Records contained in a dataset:
----------

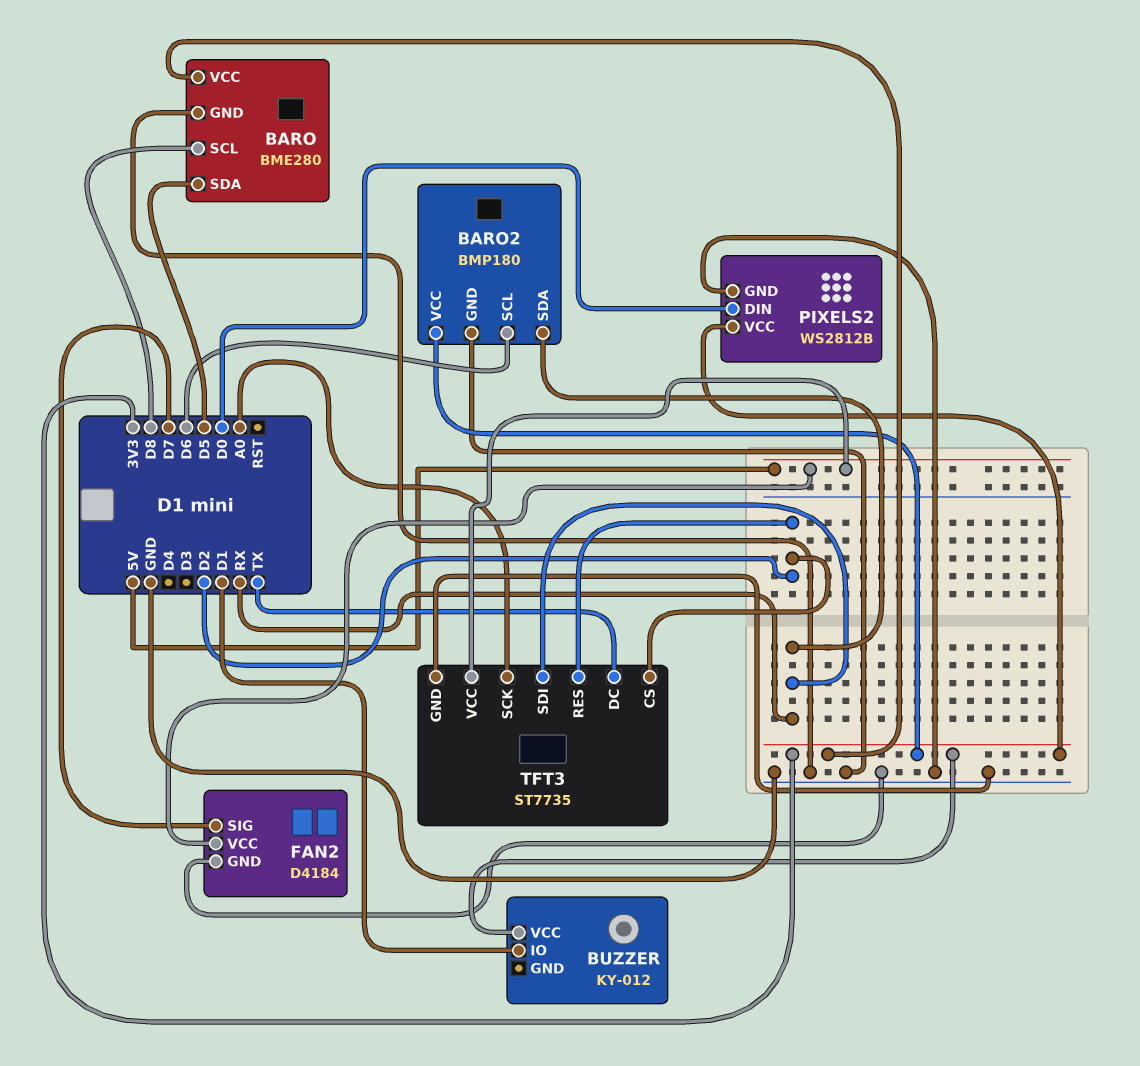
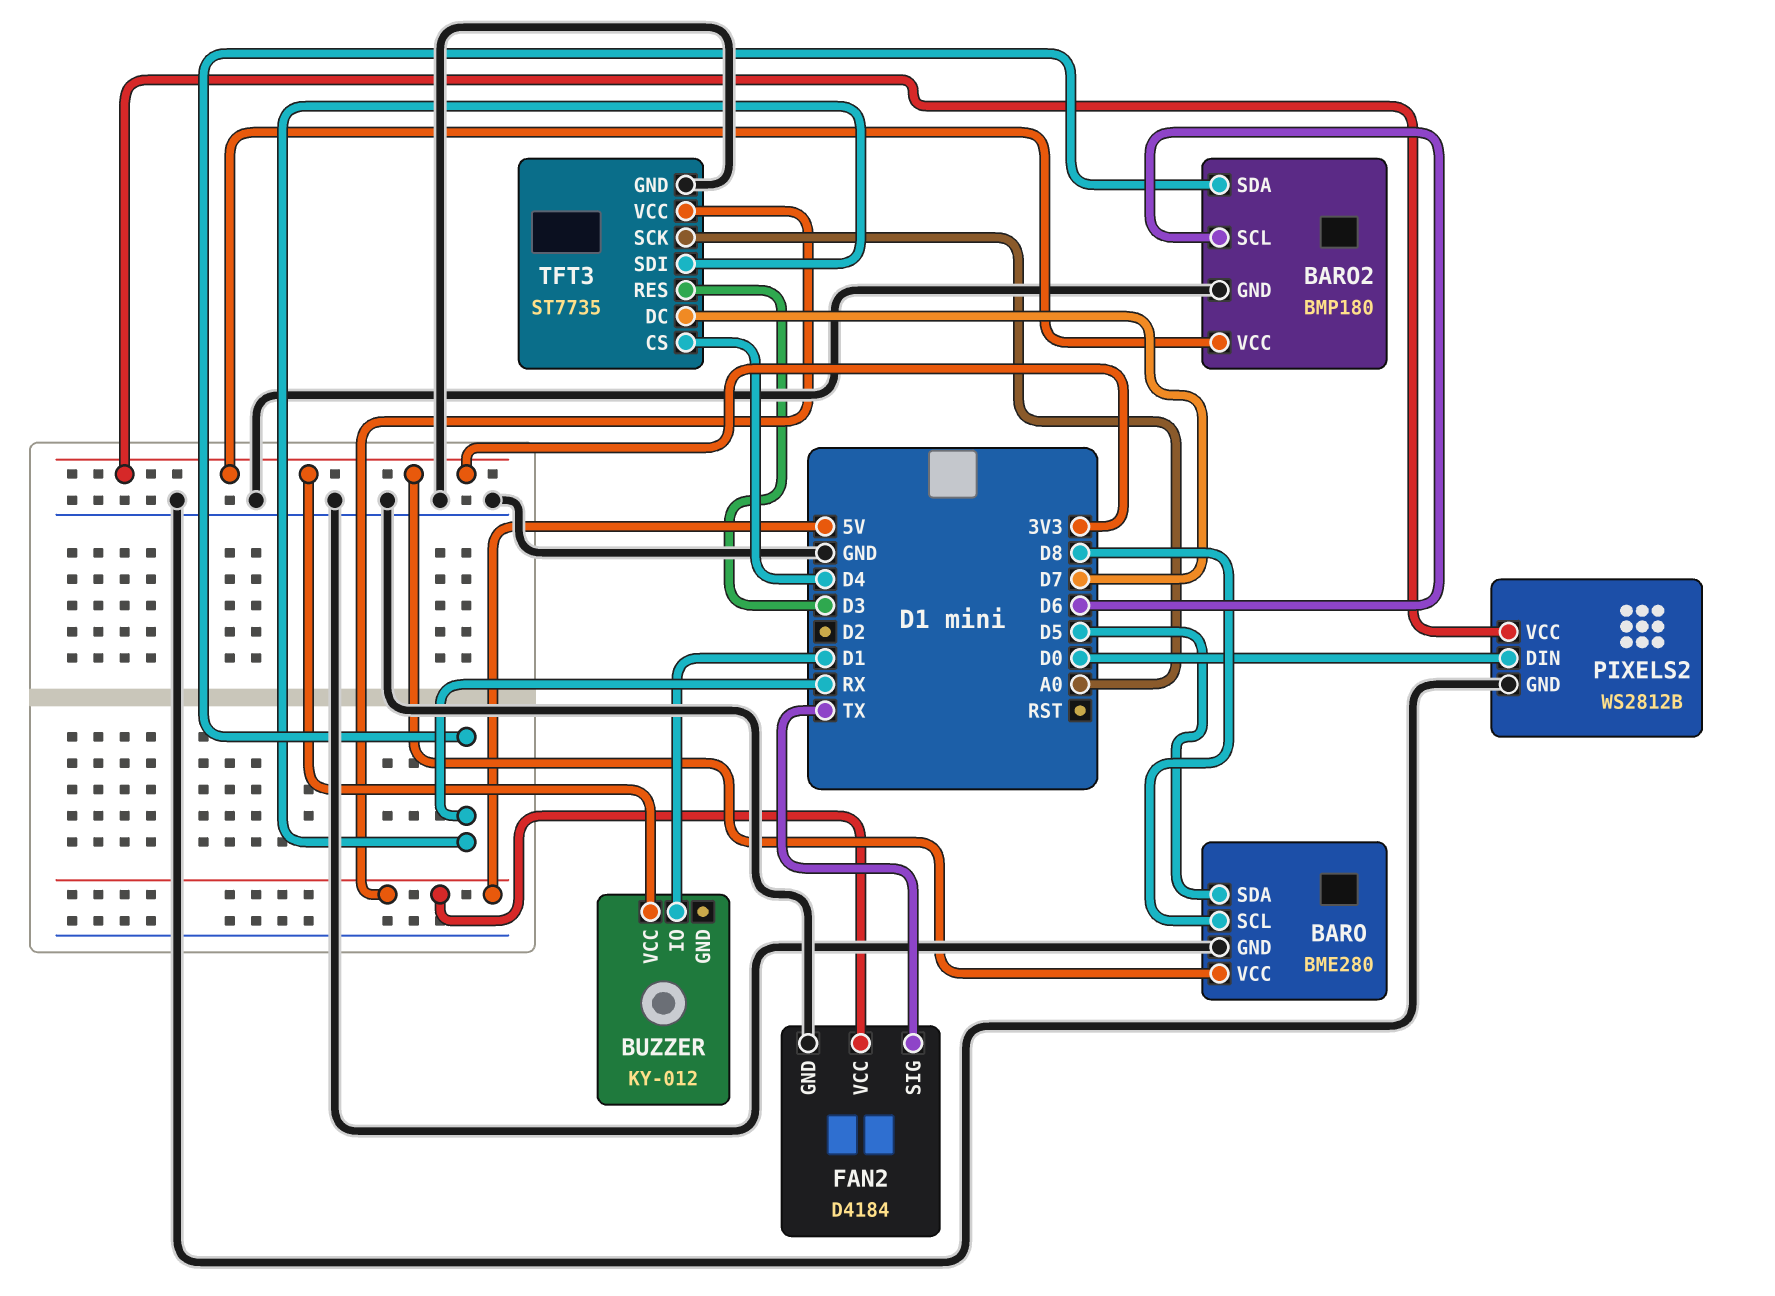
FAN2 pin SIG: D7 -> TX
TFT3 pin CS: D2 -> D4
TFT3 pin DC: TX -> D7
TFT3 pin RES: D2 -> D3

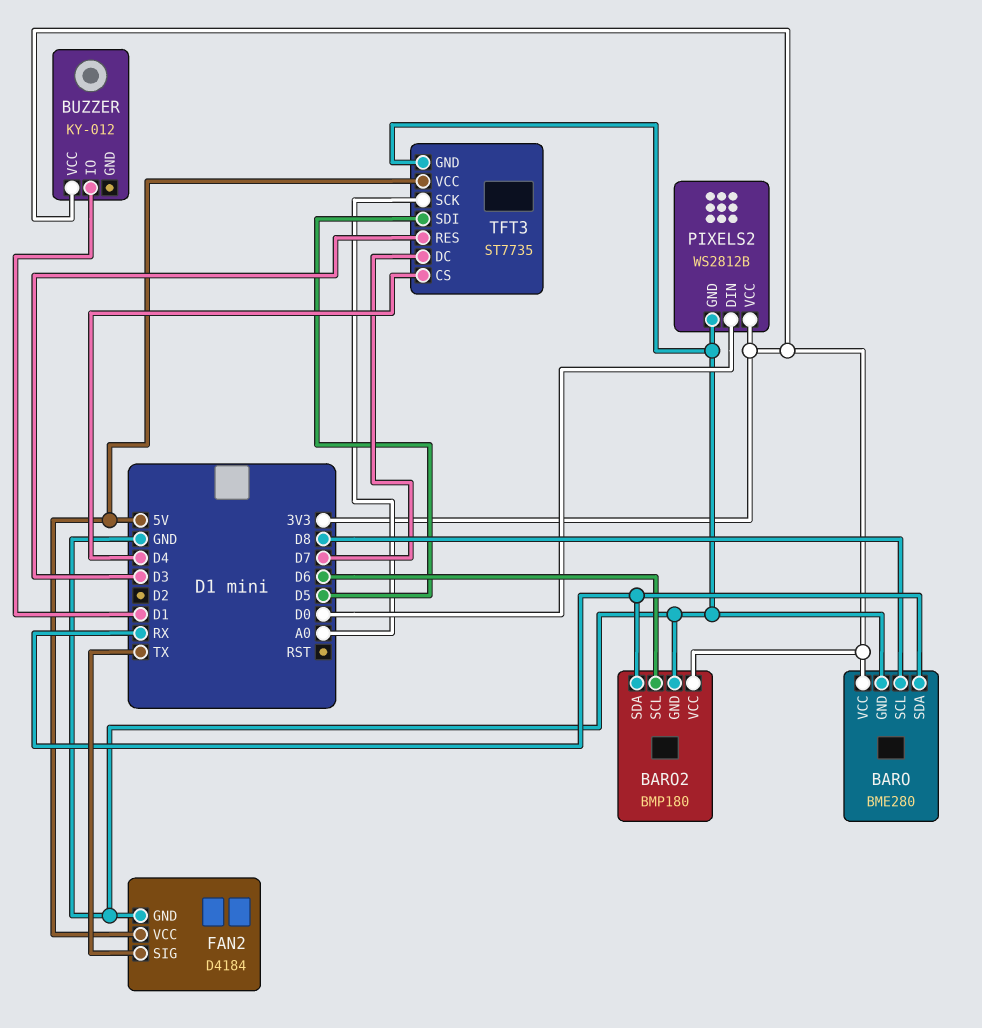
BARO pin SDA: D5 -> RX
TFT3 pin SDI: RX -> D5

----------

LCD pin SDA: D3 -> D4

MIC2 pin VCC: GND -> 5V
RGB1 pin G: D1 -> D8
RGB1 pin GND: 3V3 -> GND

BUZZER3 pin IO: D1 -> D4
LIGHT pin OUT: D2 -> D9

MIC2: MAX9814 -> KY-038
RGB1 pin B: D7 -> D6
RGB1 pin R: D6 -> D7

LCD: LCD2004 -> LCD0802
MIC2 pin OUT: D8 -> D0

----------

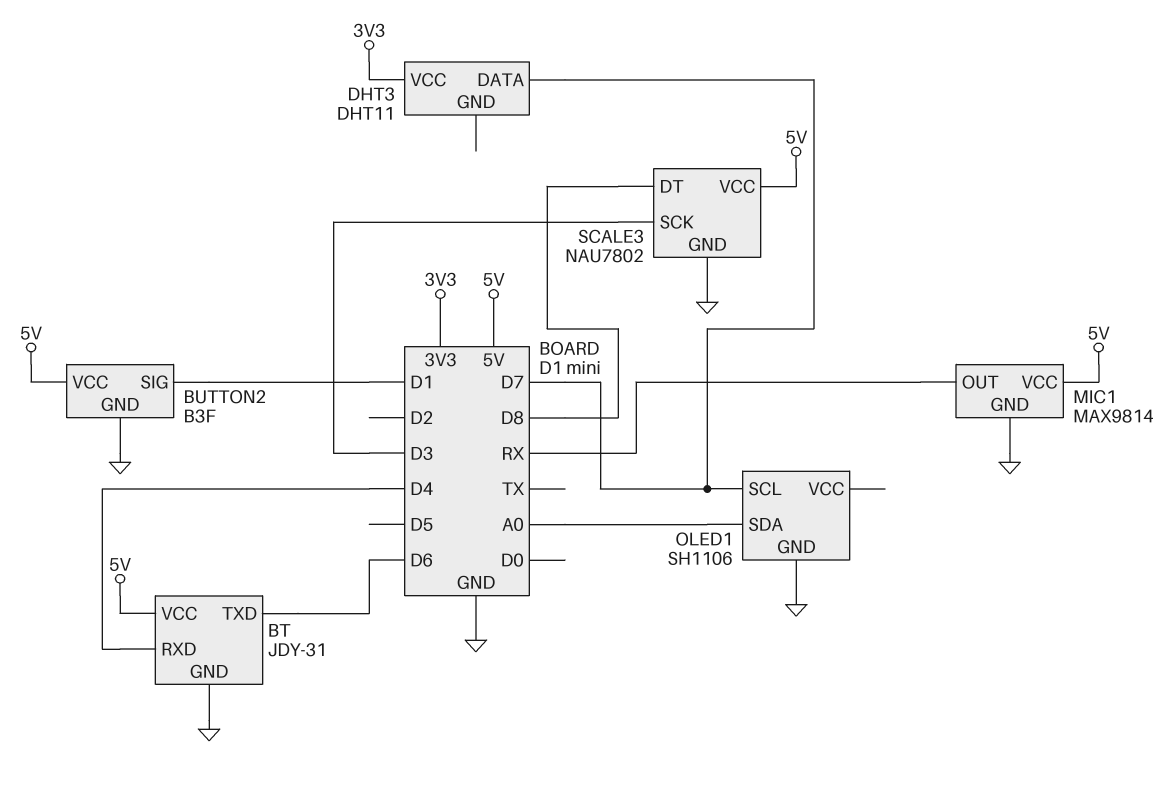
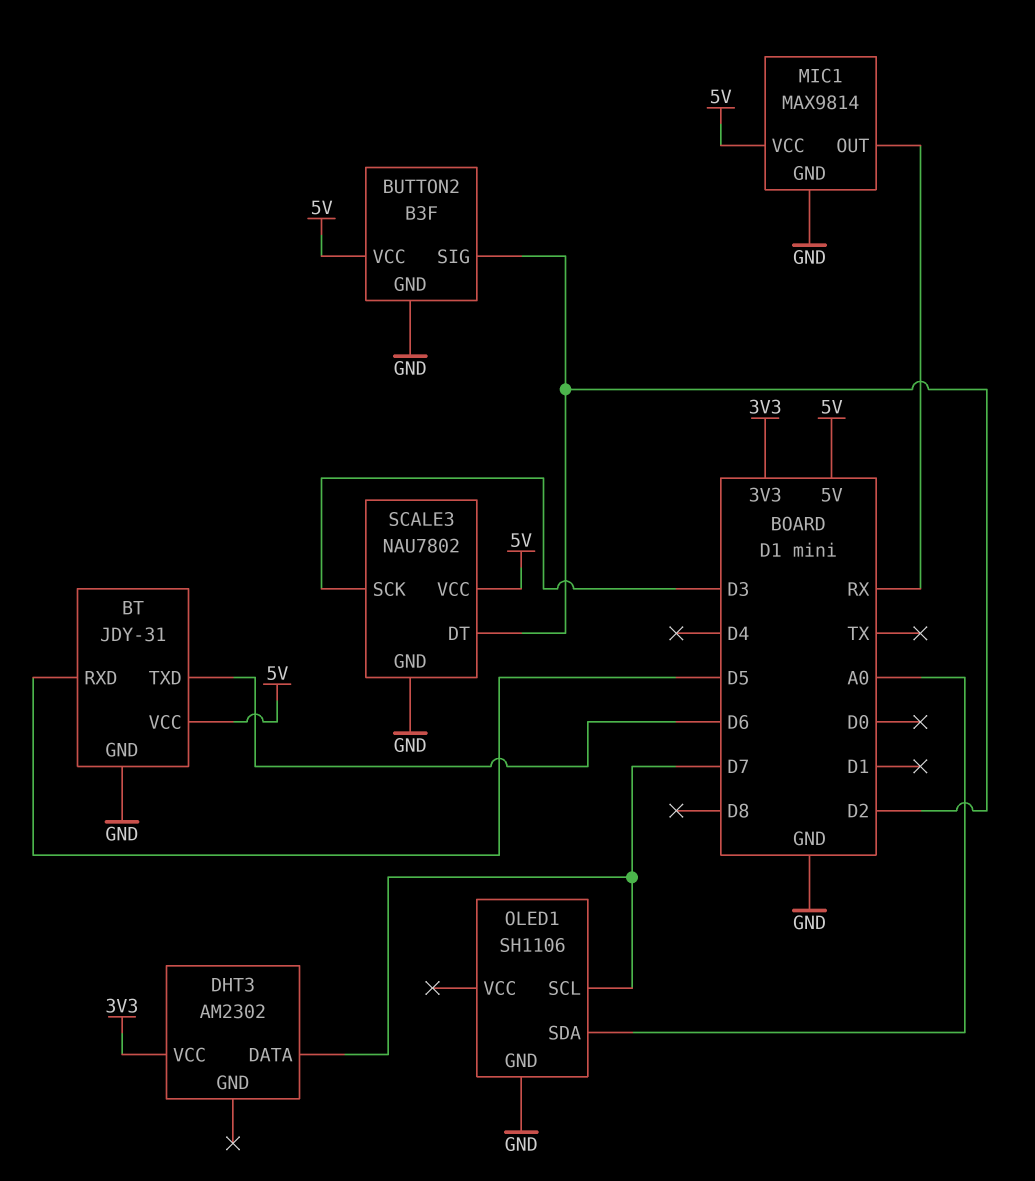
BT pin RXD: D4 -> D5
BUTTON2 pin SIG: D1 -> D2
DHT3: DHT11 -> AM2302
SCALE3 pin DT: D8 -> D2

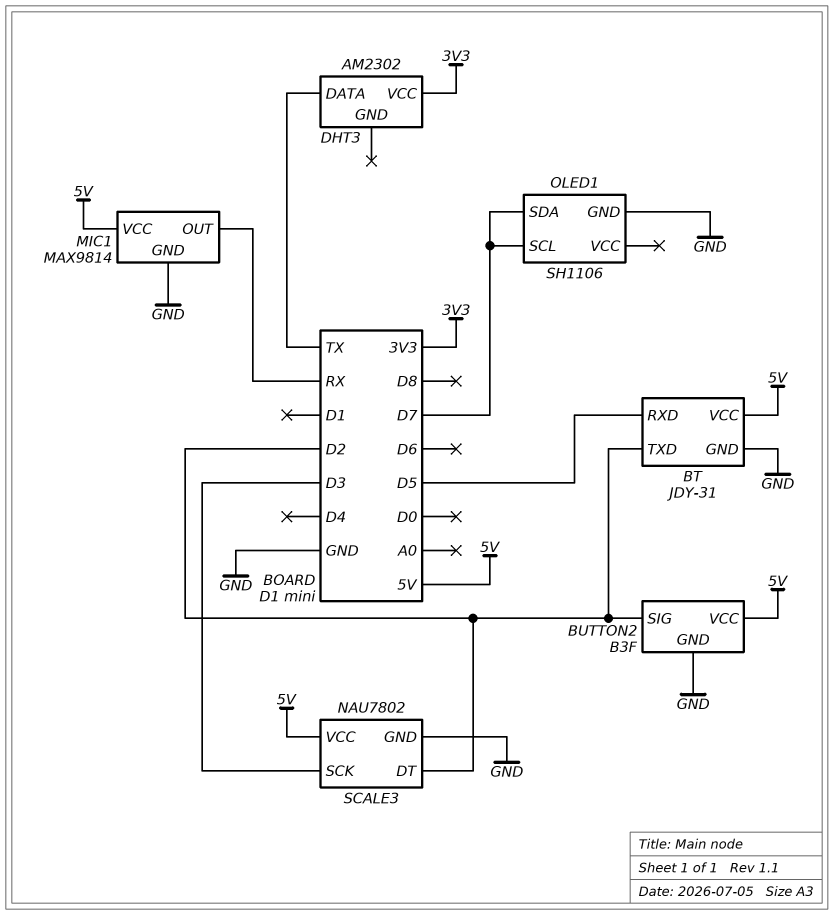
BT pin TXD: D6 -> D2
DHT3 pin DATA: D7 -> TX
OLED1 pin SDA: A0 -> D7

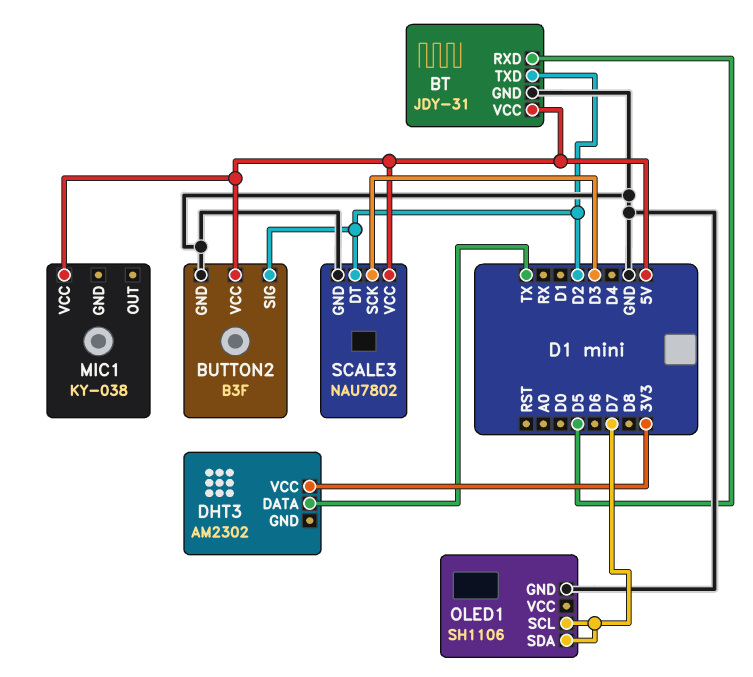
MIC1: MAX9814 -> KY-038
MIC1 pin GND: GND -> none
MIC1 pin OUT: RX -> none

----------

TASK DETAILS:
Copy only this part of the entries above: the line with "RGB1 pin R: D6 -> D7", the line with "MIC2 pin OUT: D8 -> D0", and the lines between, all exactly as written.

THE COMPLETED TASK:
RGB1 pin R: D6 -> D7

LCD: LCD2004 -> LCD0802
MIC2 pin OUT: D8 -> D0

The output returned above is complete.